___ Source records ___

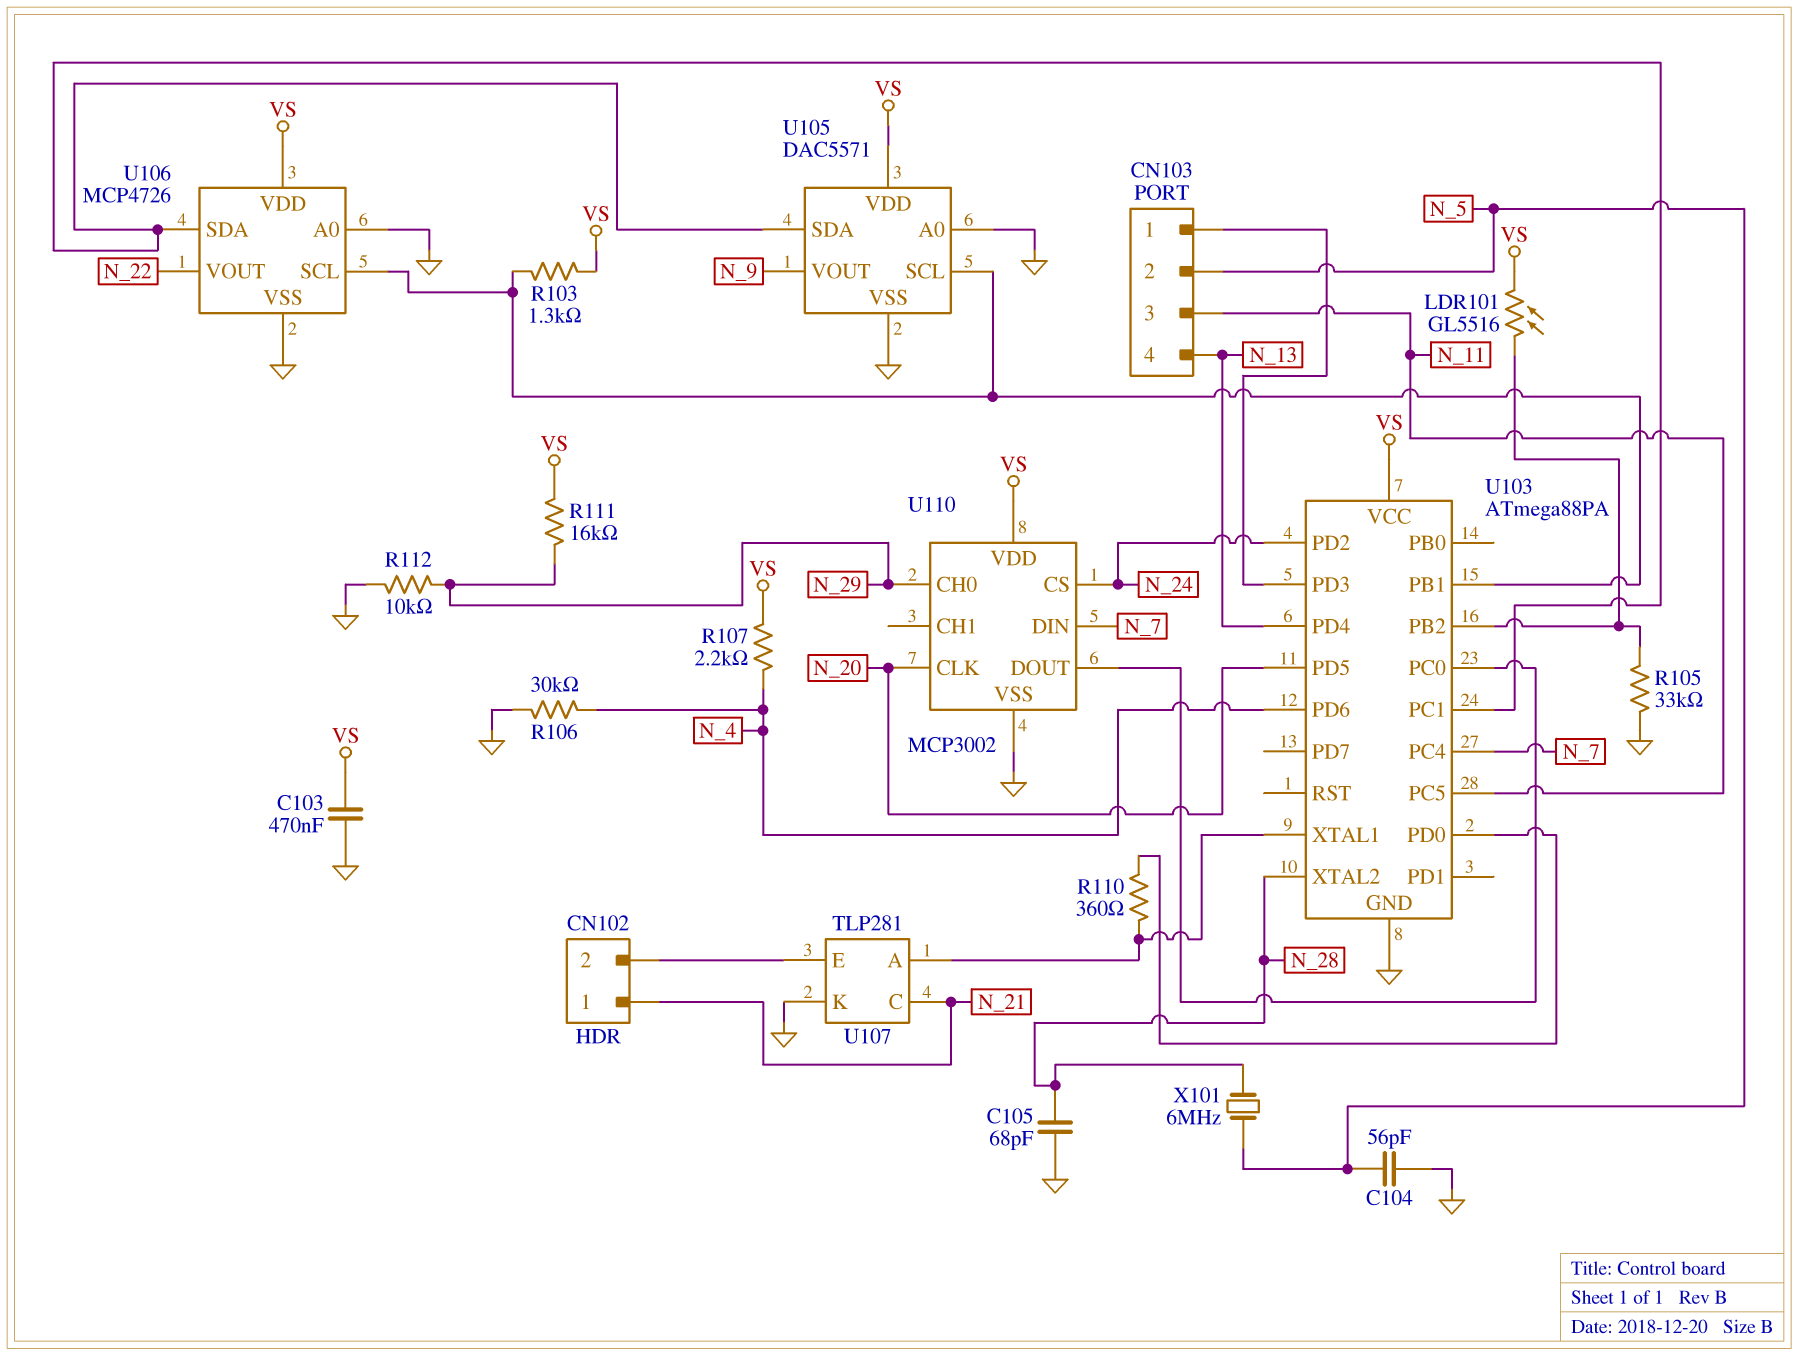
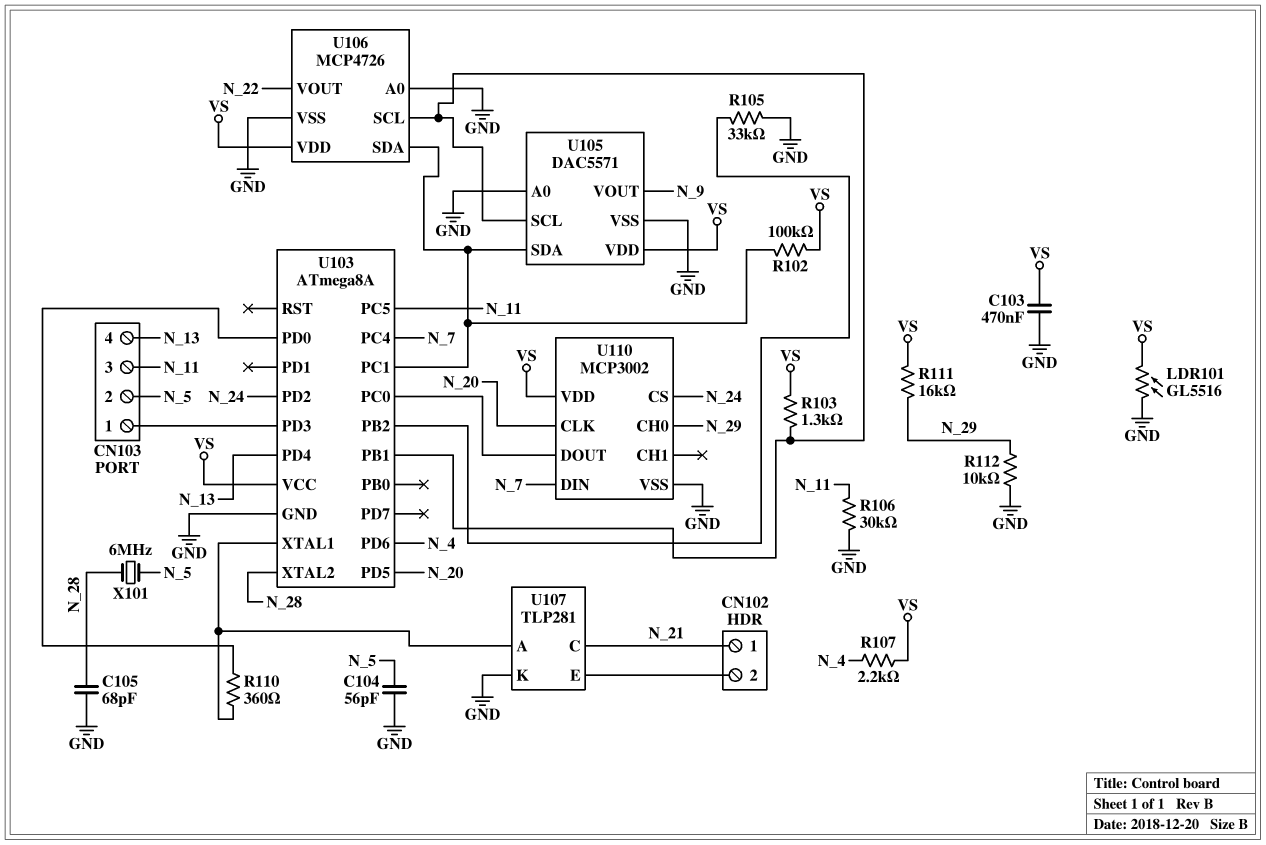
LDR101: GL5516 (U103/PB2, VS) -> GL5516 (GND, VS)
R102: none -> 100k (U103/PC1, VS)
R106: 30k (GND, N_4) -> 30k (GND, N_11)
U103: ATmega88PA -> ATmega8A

___
___ Source records ___

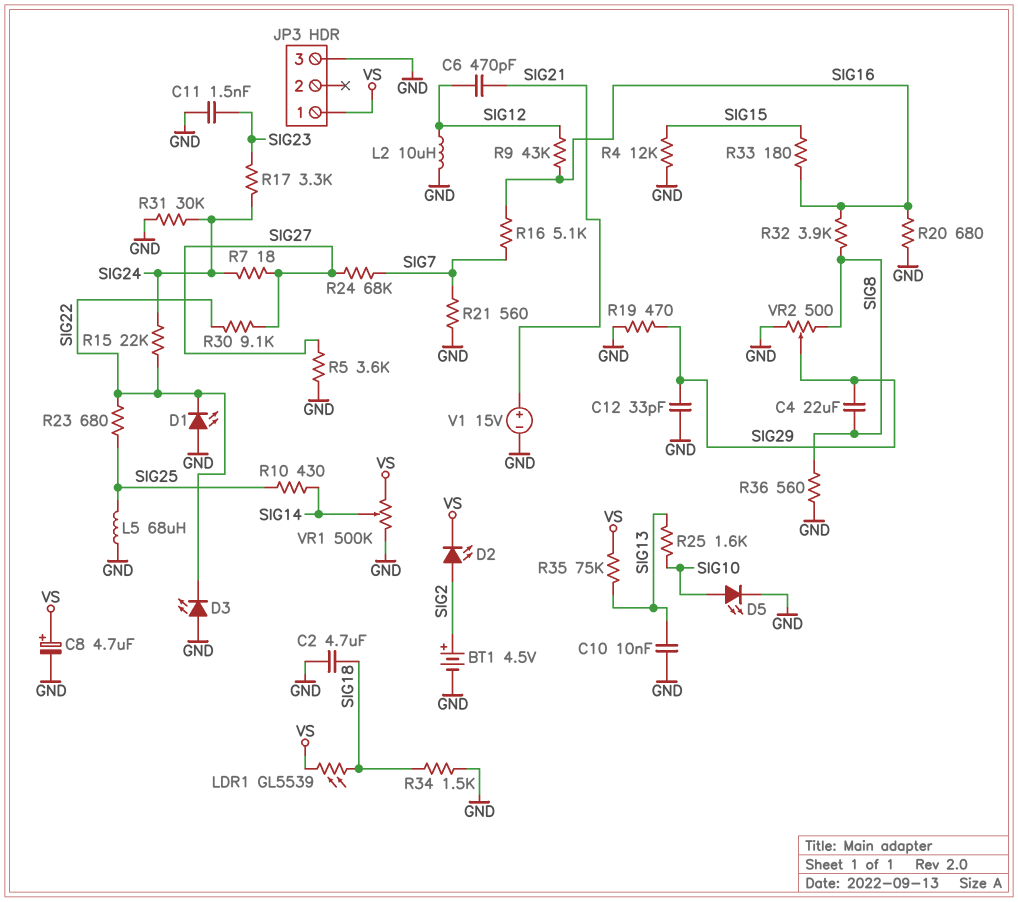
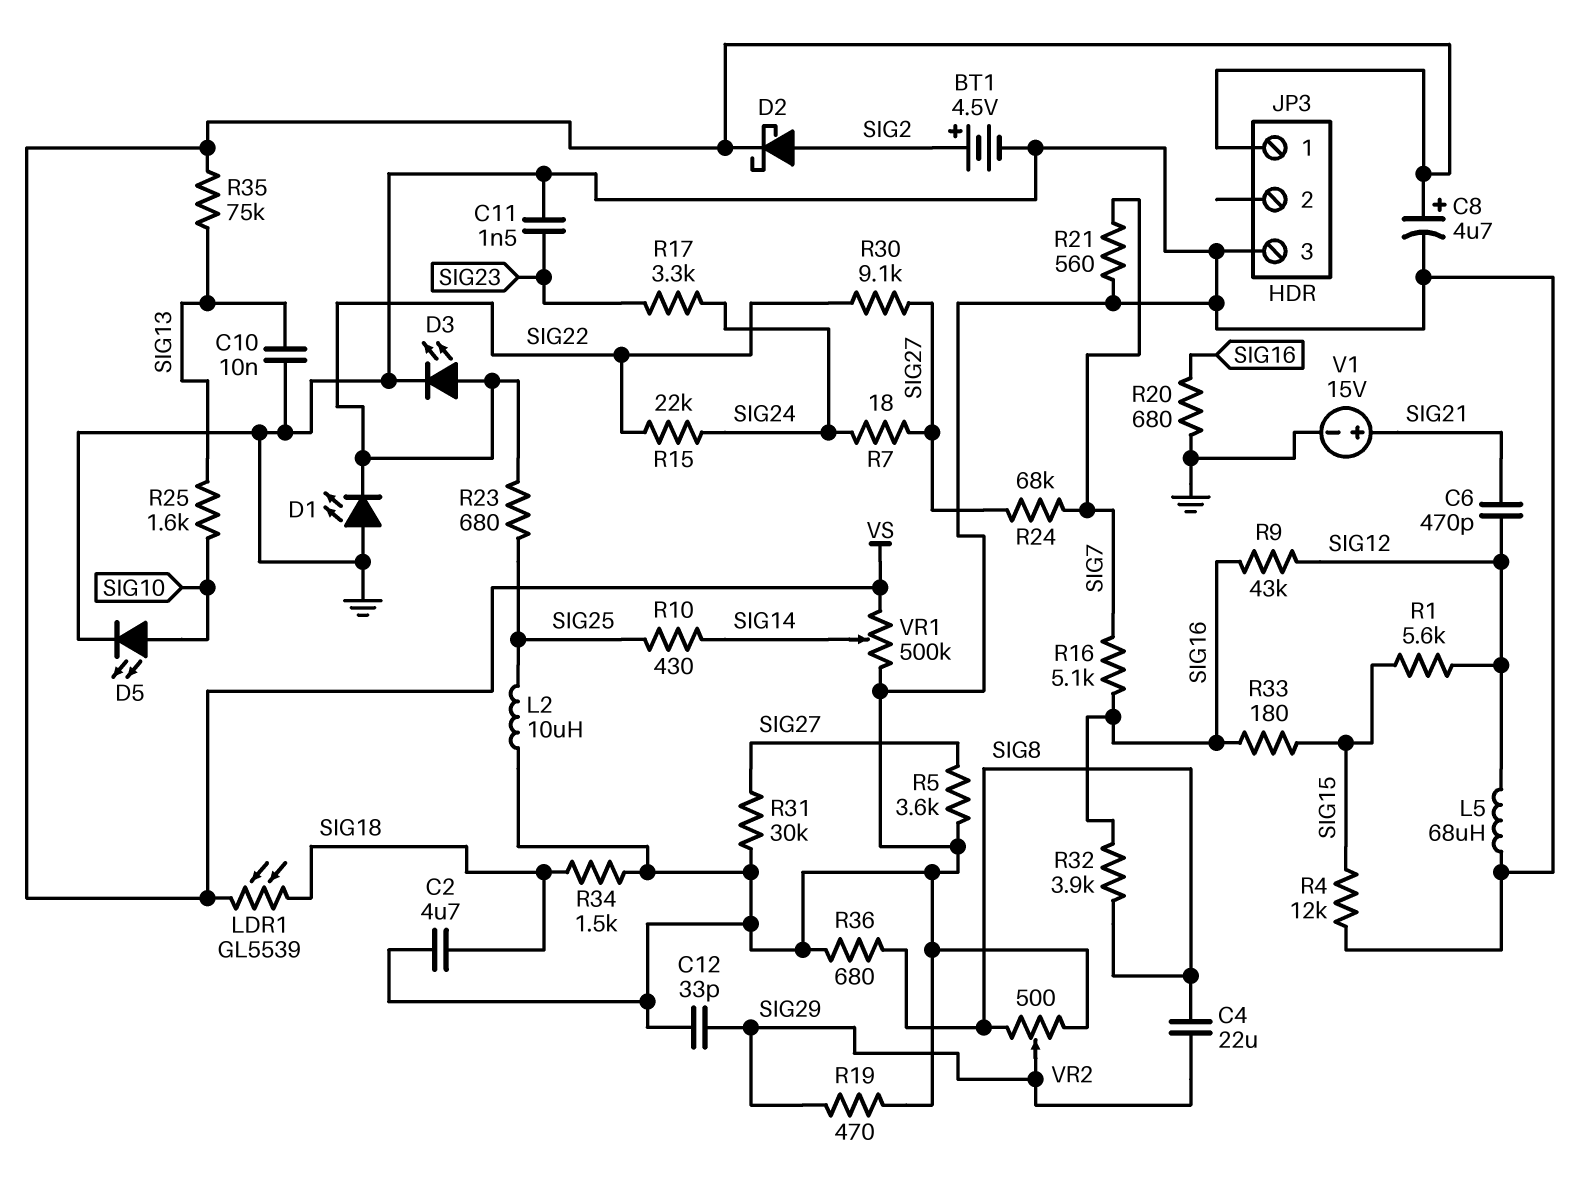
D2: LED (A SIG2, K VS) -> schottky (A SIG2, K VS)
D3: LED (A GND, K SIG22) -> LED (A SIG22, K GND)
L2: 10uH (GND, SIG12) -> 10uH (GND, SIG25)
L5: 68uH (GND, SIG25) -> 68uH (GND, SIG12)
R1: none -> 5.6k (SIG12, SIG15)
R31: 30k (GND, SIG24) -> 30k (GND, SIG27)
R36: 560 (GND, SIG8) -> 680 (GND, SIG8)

___

Take the lines above from the one containing "D3: LED (A GND, K" down to the one containing "R36: 560 (GND, SIG8) -> 680 (GND, SIG8)", and transcribe them exactly, both ends included.

- **Problem solution**
D3: LED (A GND, K SIG22) -> LED (A SIG22, K GND)
L2: 10uH (GND, SIG12) -> 10uH (GND, SIG25)
L5: 68uH (GND, SIG25) -> 68uH (GND, SIG12)
R1: none -> 5.6k (SIG12, SIG15)
R31: 30k (GND, SIG24) -> 30k (GND, SIG27)
R36: 560 (GND, SIG8) -> 680 (GND, SIG8)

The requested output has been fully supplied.